─── TASK INPUTS ───

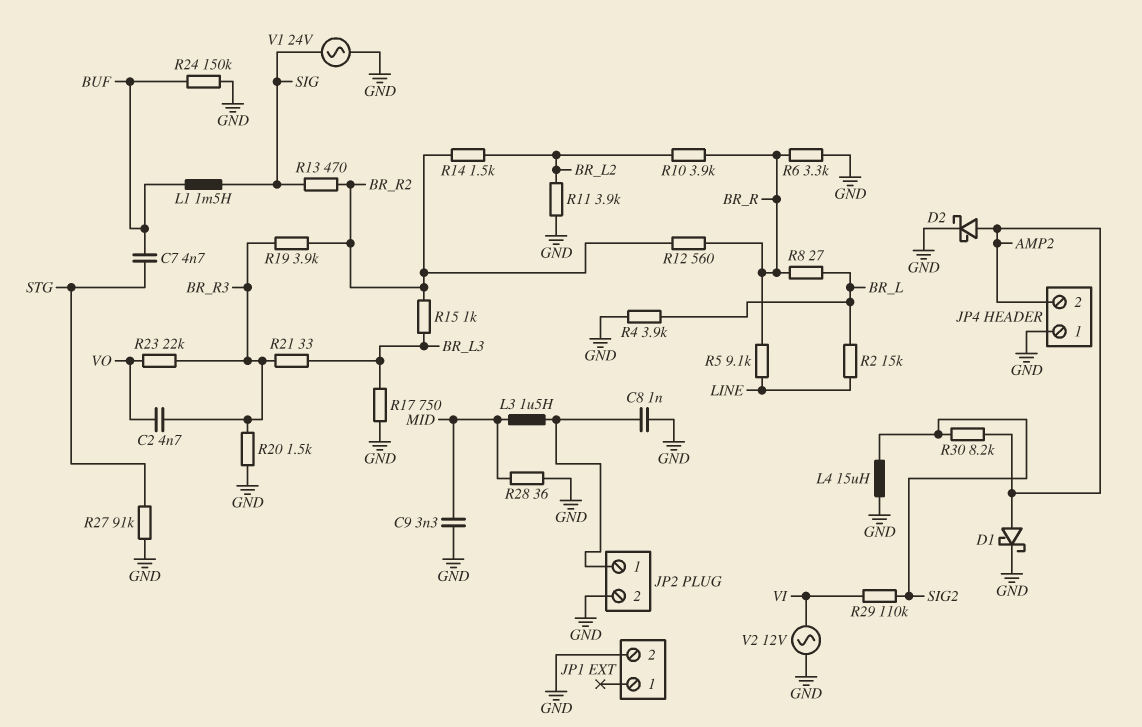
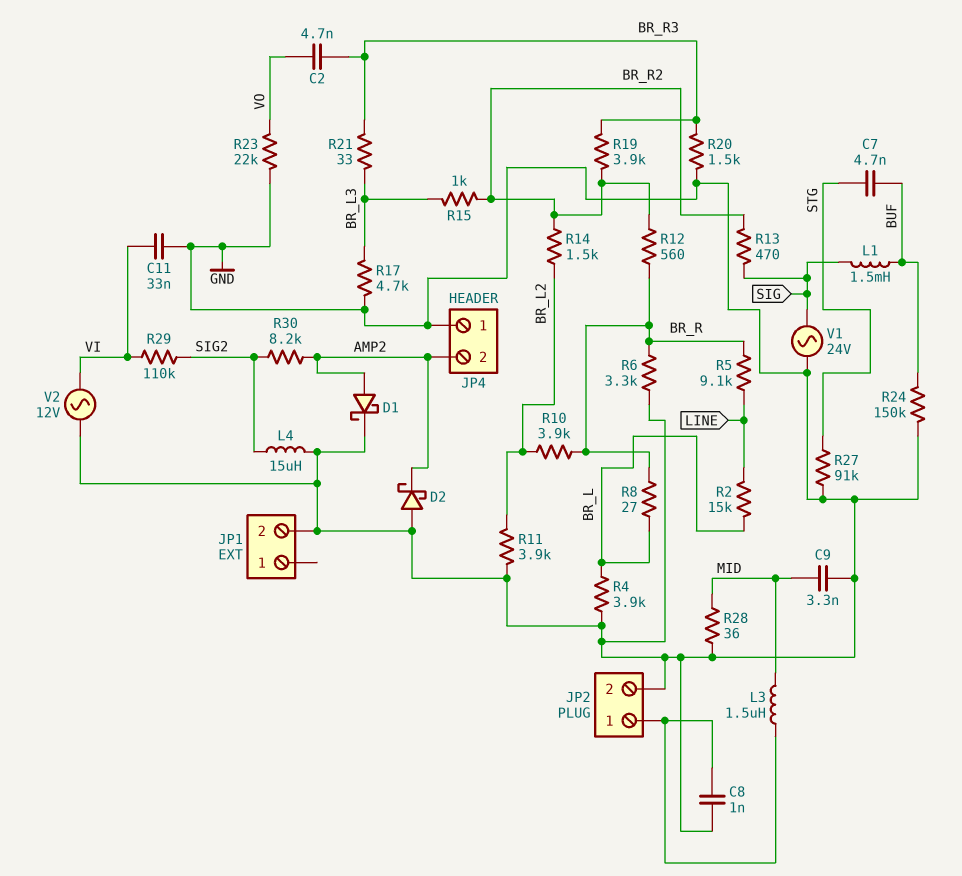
C11: none -> 33nF (GND, VI)
D2: schottky (A AMP2, K GND) -> schottky (A GND, K AMP2)
R17: 750 (BR_L3, GND) -> 4.7k (BR_L3, GND)
R23: 22k (BR_R3, VO) -> 22k (GND, VO)

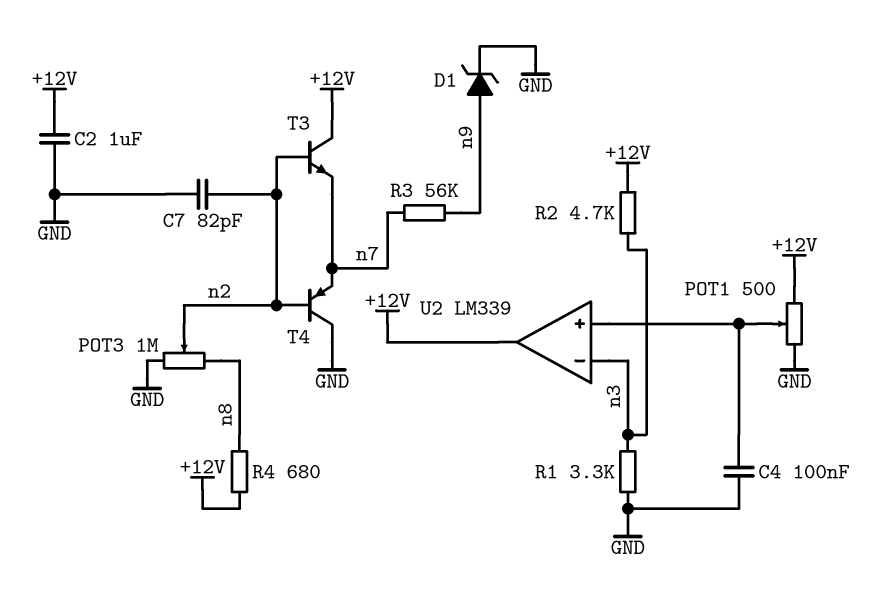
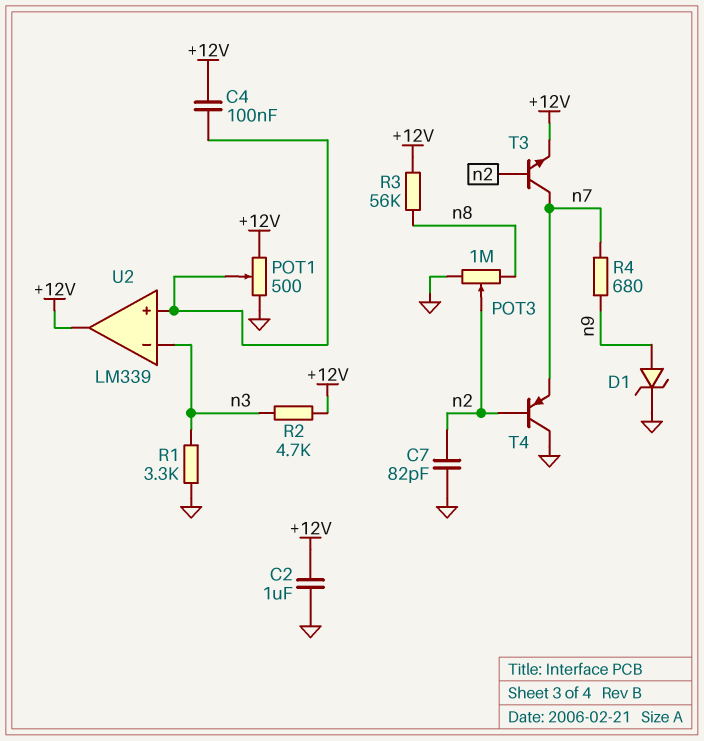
C4: 100nF (GND, U2/in+) -> 100nF (+12V, U2/in+)
R3: 56k (n7, n9) -> 56k (+12V, n8)
R4: 680 (+12V, n8) -> 680 (n7, n9)
T3: NPN (B n2, C +12V, E n7) -> NPN (B n2, C n7, E +12V)

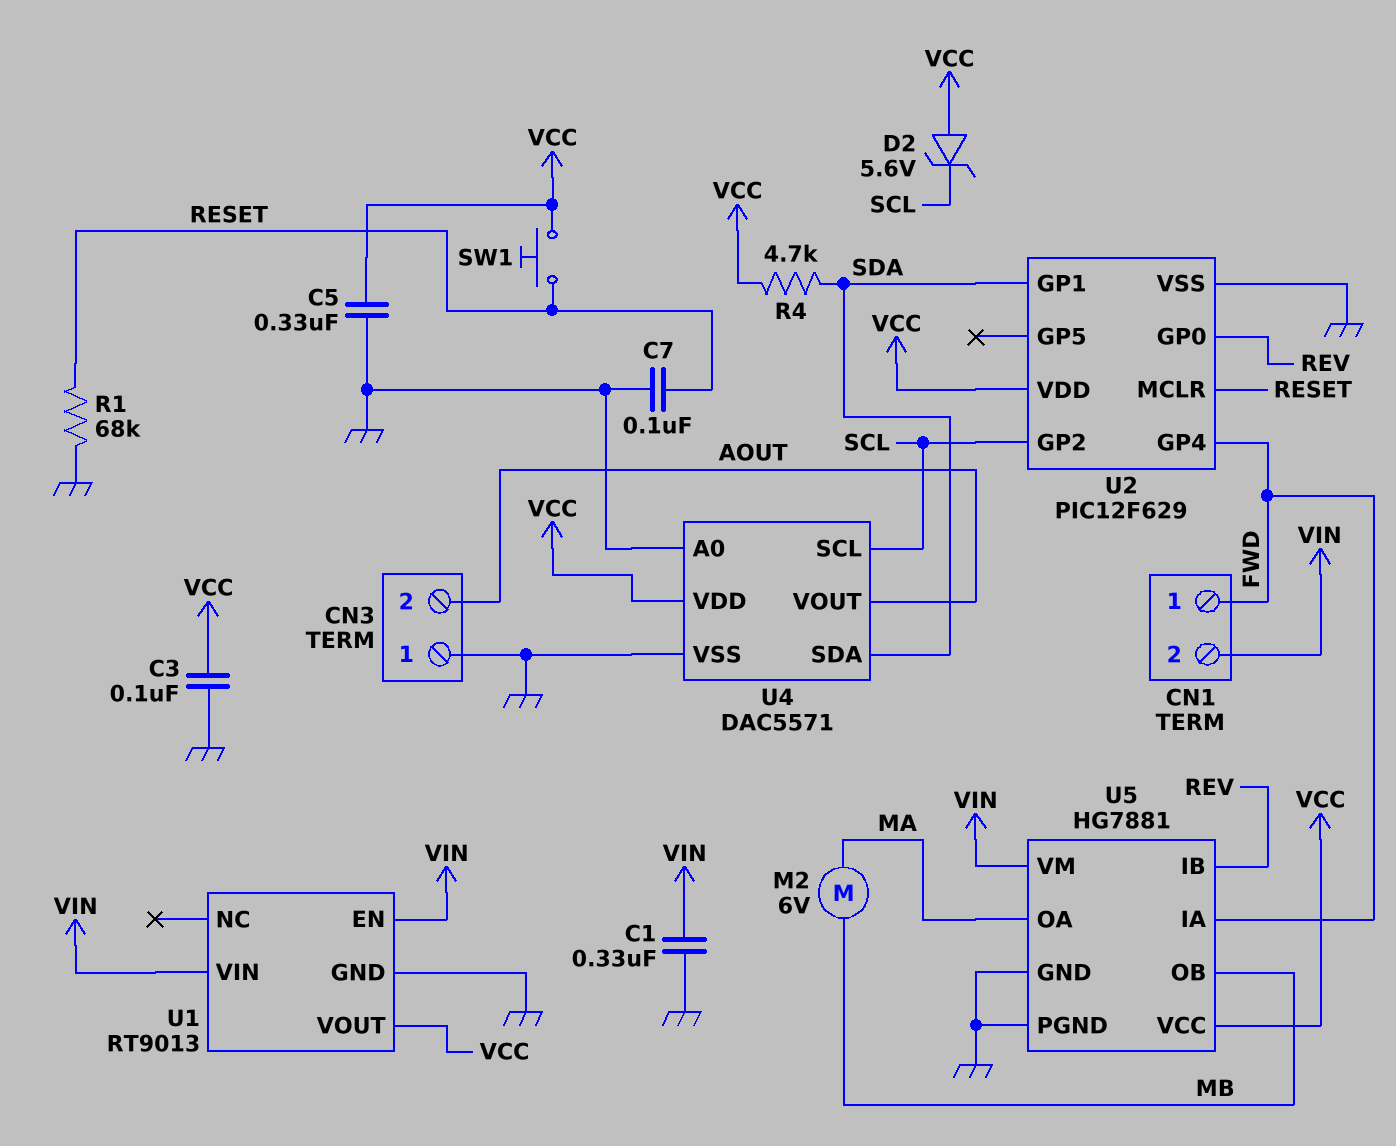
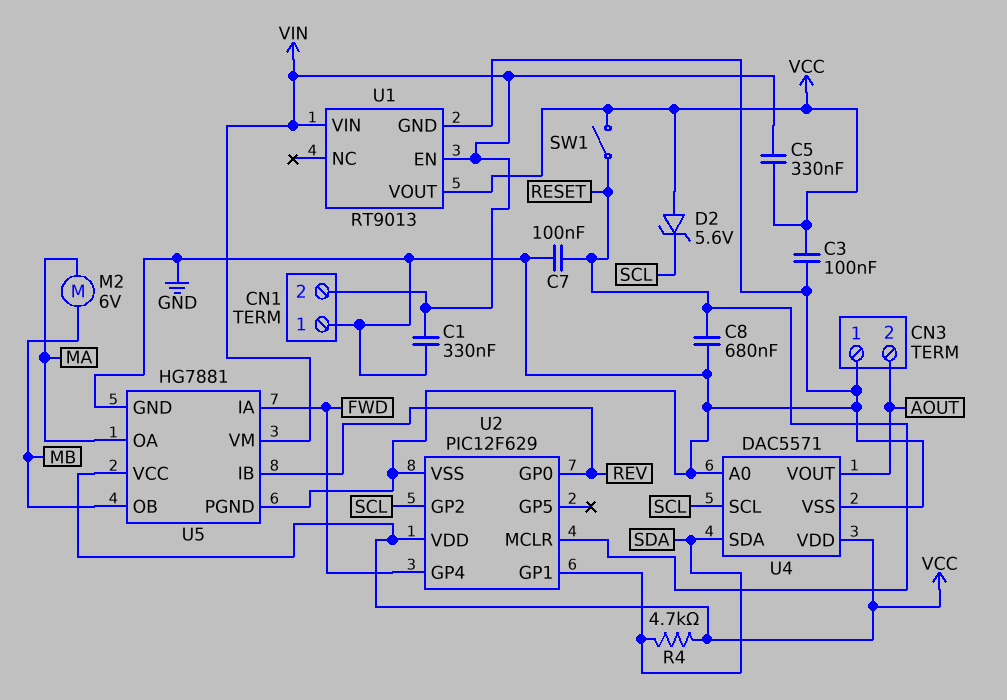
C5: 330nF (GND, VCC) -> 330nF (VCC, VIN)
C8: none -> 680nF (GND, RESET)
CN1 pin 1: FWD -> GND
R1: 68k (GND, RESET) -> none
SW1: button (RESET, VCC) -> switch (RESET, VCC)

───

Note every line in the material with "RESET" and copy it.

■ EXERCISE OUTPUT ■
C8: none -> 680nF (GND, RESET)
R1: 68k (GND, RESET) -> none
SW1: button (RESET, VCC) -> switch (RESET, VCC)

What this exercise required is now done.